MATERIAL PROVIDED Block Start

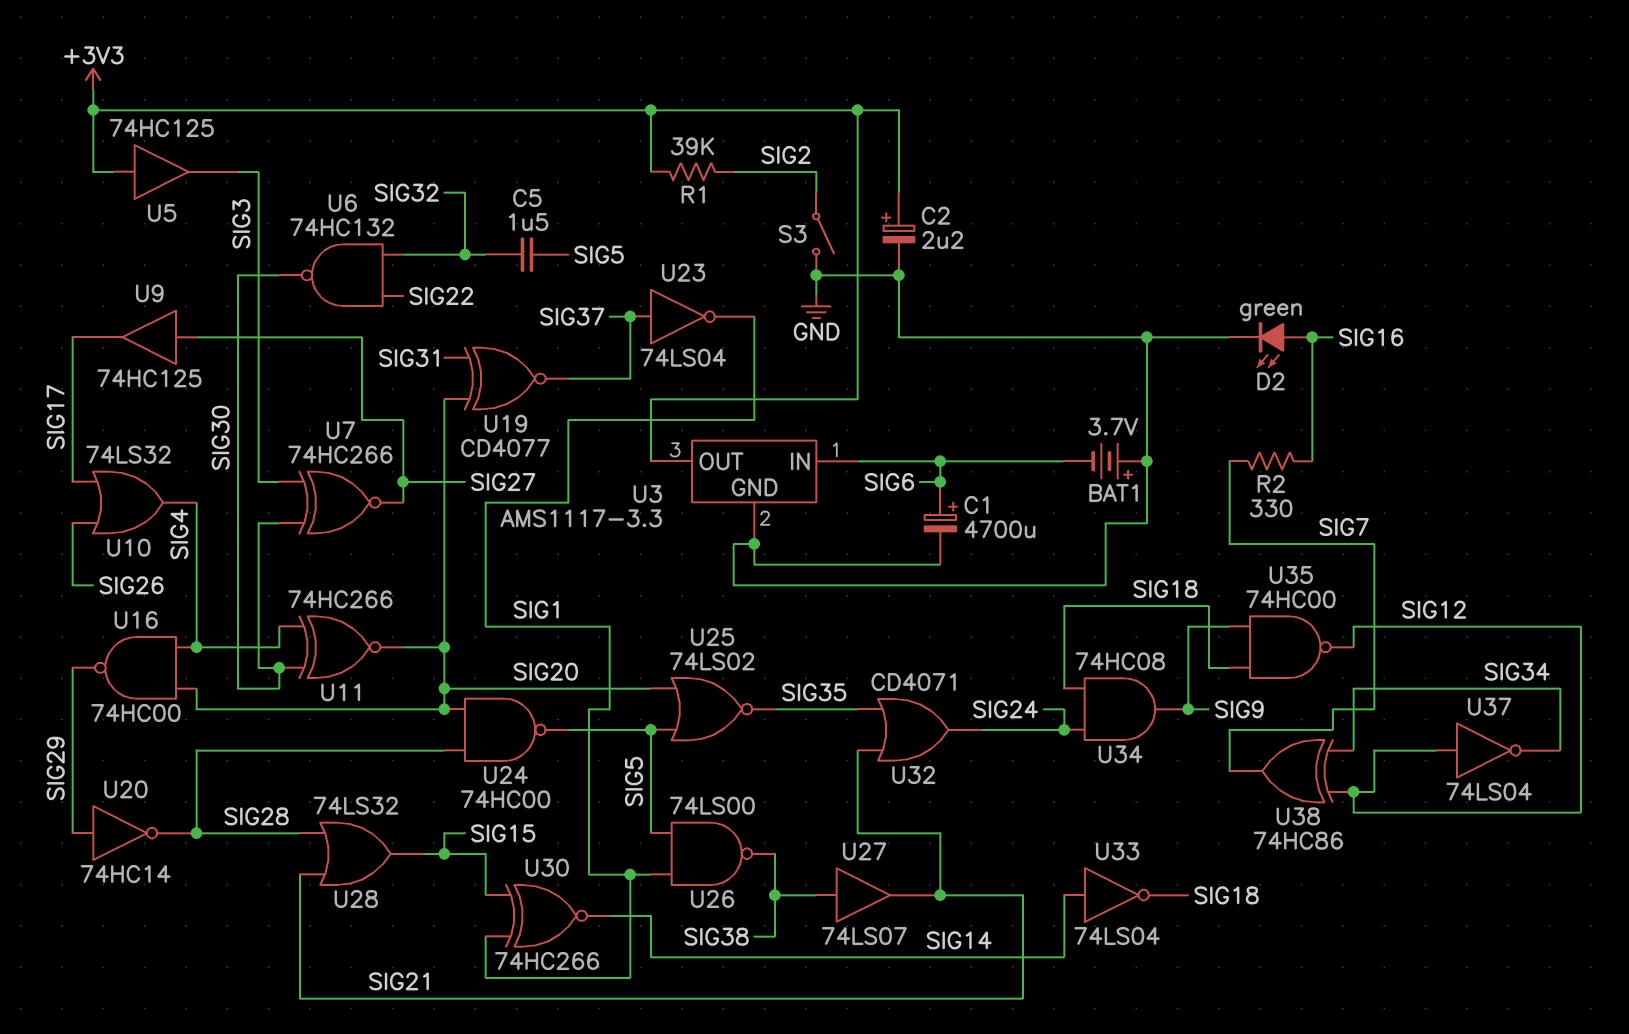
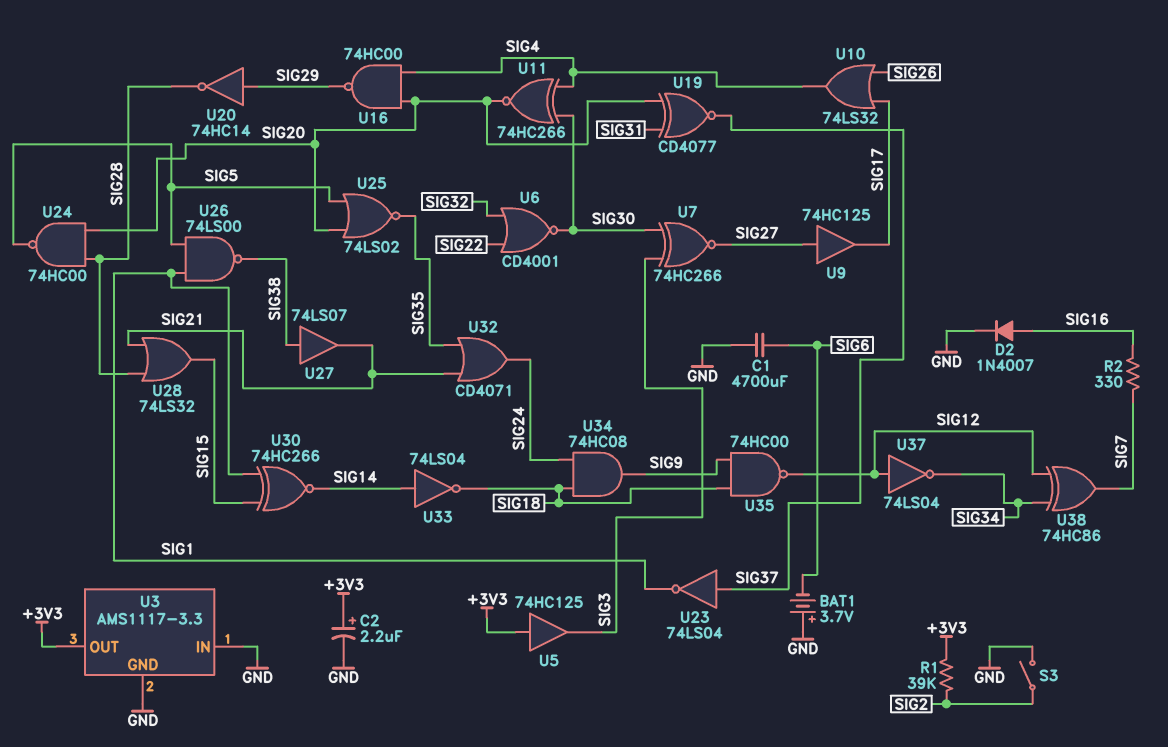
C1: 4700uF (plus SIG6, minus GND) -> 4700uF (GND, SIG6)
C5: 1.5uF (SIG5, SIG32) -> none
D2: LED green (A SIG16, K GND) -> diode 1N4007 (A SIG16, K GND)
U3 pin IN: SIG6 -> GND
U6: NAND 74HC132 (in SIG22, in SIG32, out SIG30) -> NOR CD4001 (in SIG22, in SIG32, out SIG30)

MATERIAL PROVIDED Block End

EXERCISE GOAL: Although the records contain pictures, the copy should hold only their text, reproduced exactly.

EXERCISE RESULT:
C1: 4700uF (plus SIG6, minus GND) -> 4700uF (GND, SIG6)
C5: 1.5uF (SIG5, SIG32) -> none
D2: LED green (A SIG16, K GND) -> diode 1N4007 (A SIG16, K GND)
U3 pin IN: SIG6 -> GND
U6: NAND 74HC132 (in SIG22, in SIG32, out SIG30) -> NOR CD4001 (in SIG22, in SIG32, out SIG30)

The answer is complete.